_Dataset records_
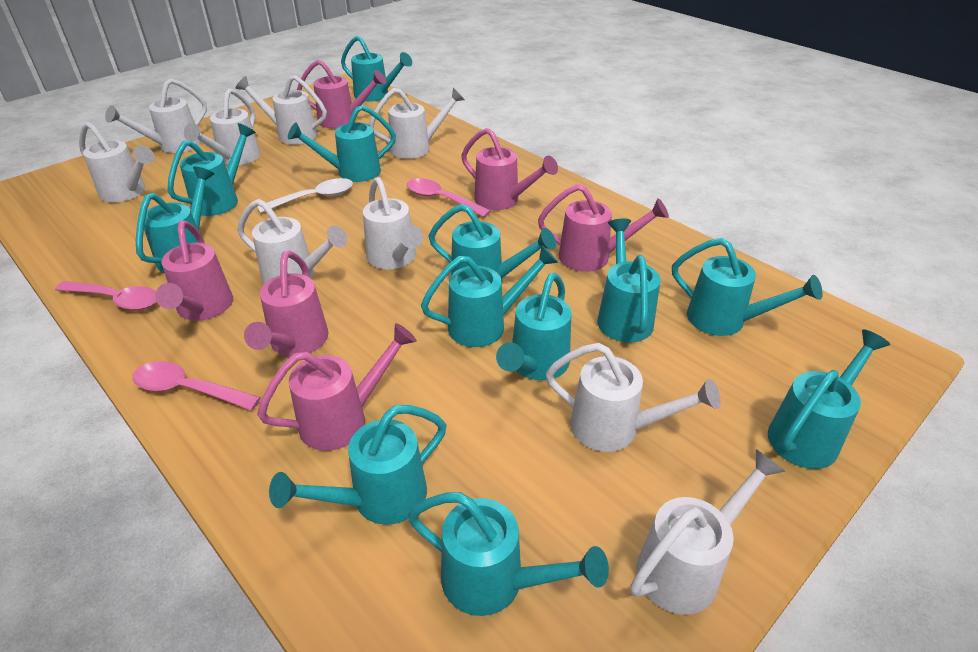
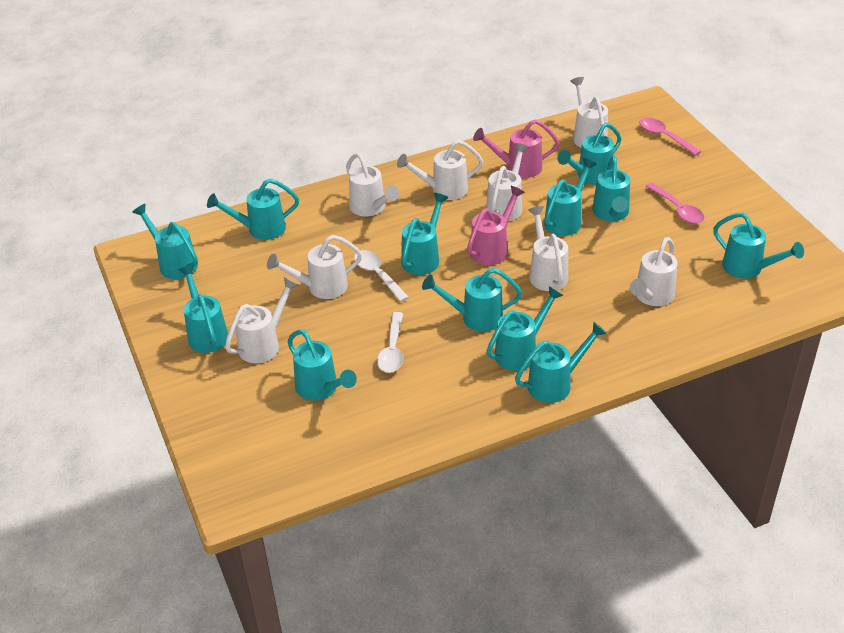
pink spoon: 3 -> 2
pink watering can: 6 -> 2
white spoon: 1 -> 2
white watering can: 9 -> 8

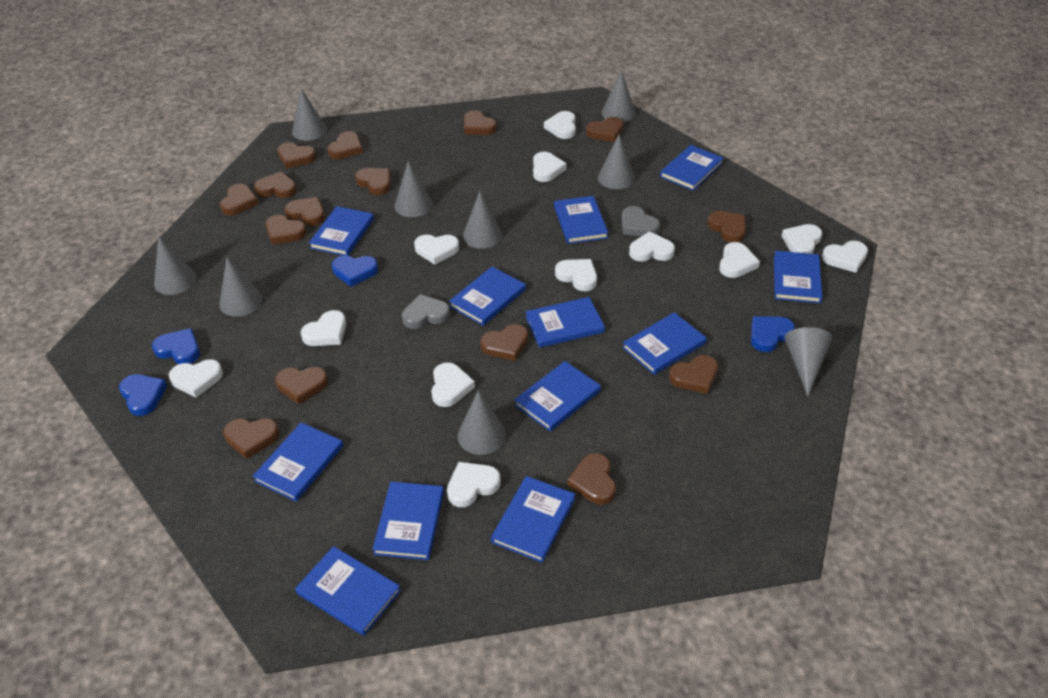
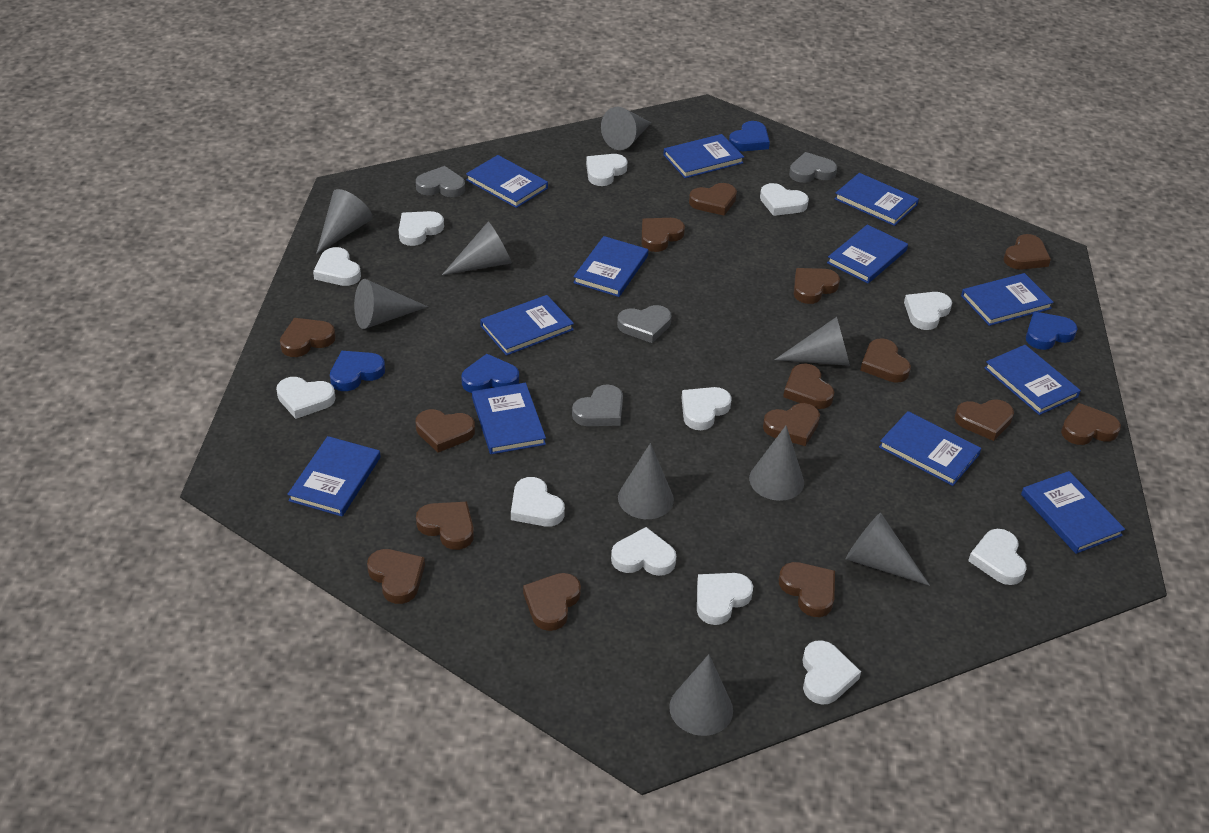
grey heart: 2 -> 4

_Work order_
Tally the lines above that include "watering"; give only the tally.

_Solution for this exercise_
2